Please return, with no alterations, the lines below from the very first through the one that contains "none -> red brick C7:F7 level 1".

(Object matching data)
○ ○ ○ ○ ○ ○ ○

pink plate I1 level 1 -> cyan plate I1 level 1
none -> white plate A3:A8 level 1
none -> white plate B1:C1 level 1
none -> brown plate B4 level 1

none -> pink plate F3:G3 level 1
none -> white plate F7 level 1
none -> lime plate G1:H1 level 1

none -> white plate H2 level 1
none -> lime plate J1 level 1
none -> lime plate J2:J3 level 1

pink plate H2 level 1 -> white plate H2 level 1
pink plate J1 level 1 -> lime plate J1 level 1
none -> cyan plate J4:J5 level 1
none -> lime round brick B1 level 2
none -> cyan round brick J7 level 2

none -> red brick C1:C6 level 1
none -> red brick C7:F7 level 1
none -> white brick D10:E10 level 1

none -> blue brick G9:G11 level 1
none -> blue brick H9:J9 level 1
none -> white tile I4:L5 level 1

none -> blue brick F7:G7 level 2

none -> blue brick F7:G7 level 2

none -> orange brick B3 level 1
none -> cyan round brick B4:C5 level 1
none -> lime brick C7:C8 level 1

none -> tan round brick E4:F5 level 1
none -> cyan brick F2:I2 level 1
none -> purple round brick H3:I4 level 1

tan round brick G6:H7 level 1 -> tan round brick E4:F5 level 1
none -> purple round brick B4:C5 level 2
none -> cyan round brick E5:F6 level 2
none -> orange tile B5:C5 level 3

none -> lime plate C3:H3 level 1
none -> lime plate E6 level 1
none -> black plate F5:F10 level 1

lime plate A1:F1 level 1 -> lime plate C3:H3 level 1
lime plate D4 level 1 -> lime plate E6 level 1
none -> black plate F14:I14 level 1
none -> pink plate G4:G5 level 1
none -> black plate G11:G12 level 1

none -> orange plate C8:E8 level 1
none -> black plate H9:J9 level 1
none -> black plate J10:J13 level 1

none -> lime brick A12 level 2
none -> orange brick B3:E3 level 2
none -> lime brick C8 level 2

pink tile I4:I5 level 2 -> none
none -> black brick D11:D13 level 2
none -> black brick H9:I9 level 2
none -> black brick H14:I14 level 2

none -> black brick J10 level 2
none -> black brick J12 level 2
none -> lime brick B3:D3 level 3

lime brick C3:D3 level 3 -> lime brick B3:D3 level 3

○ ○ ○ ○ ○ ○ ○

- _Reply_
pink plate I1 level 1 -> cyan plate I1 level 1
none -> white plate A3:A8 level 1
none -> white plate B1:C1 level 1
none -> brown plate B4 level 1

none -> pink plate F3:G3 level 1
none -> white plate F7 level 1
none -> lime plate G1:H1 level 1

none -> white plate H2 level 1
none -> lime plate J1 level 1
none -> lime plate J2:J3 level 1

pink plate H2 level 1 -> white plate H2 level 1
pink plate J1 level 1 -> lime plate J1 level 1
none -> cyan plate J4:J5 level 1
none -> lime round brick B1 level 2
none -> cyan round brick J7 level 2

none -> red brick C1:C6 level 1
none -> red brick C7:F7 level 1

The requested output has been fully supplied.